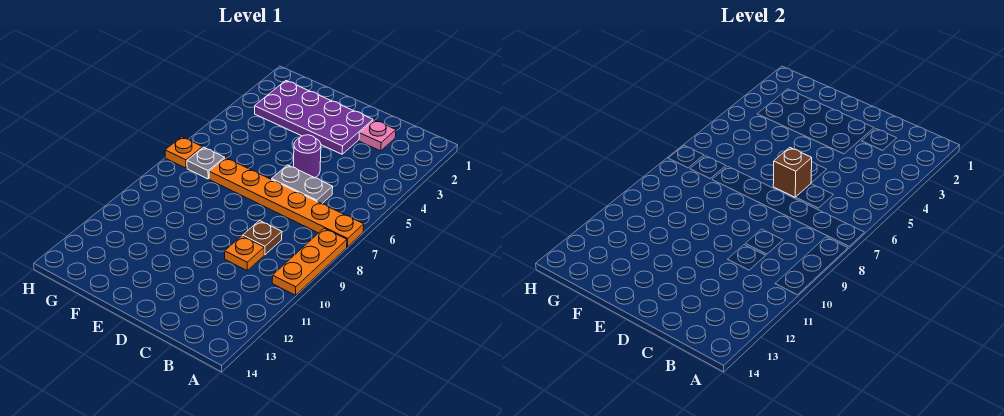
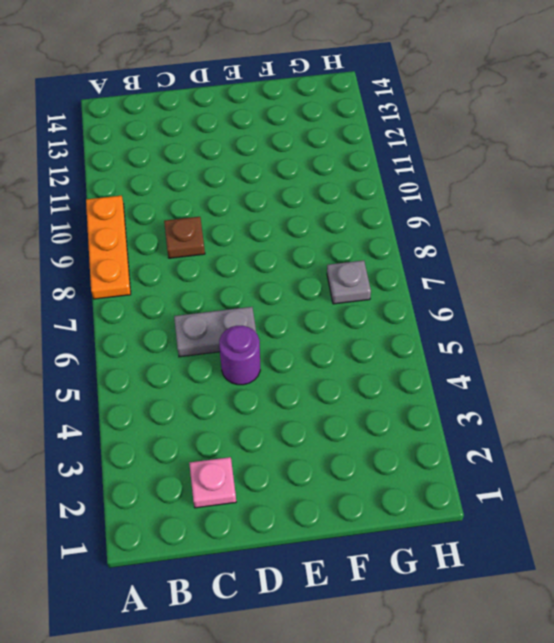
none -> orange 1x6 plate [209,158,364,247]
none -> orange 1x1 plate [225,236,264,270]

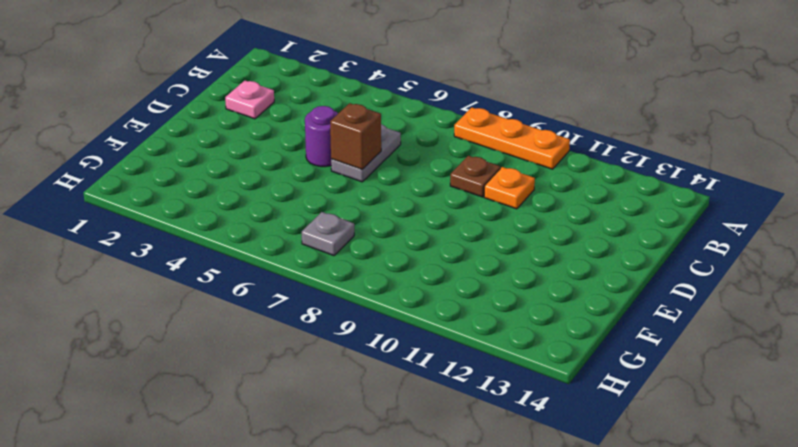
none -> orange 1x6 plate [209,158,364,247]
none -> purple 2x4 plate [255,81,373,154]

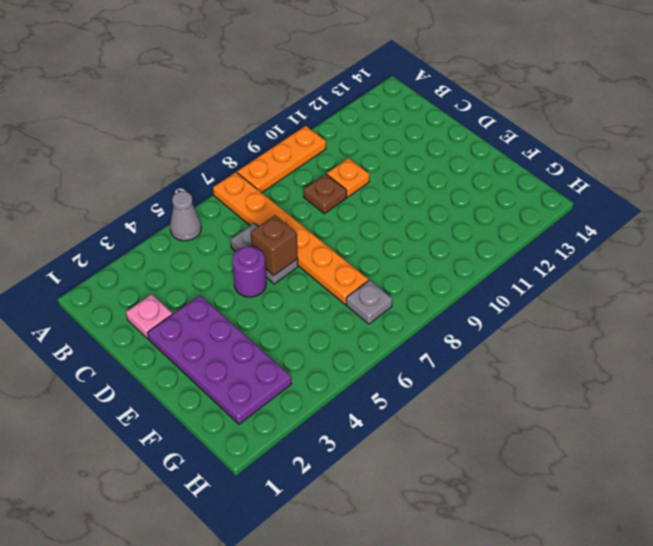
grey 1x1 cone [170,191,201,241] -> none
none -> orange 1x1 plate [165,137,202,168]

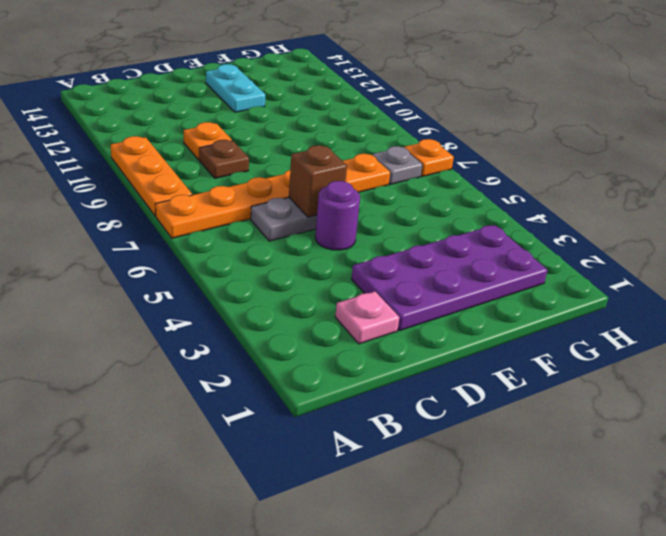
cyan 1x2 plate [206,64,266,112] -> none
________________________________________
▶ _What to do_
If a line in the records contains the word "plate", copy it.

▶ _Result for this task_
none -> orange 1x6 plate [209,158,364,247]
none -> orange 1x1 plate [225,236,264,270]
none -> orange 1x6 plate [209,158,364,247]
none -> purple 2x4 plate [255,81,373,154]
none -> orange 1x1 plate [165,137,202,168]
cyan 1x2 plate [206,64,266,112] -> none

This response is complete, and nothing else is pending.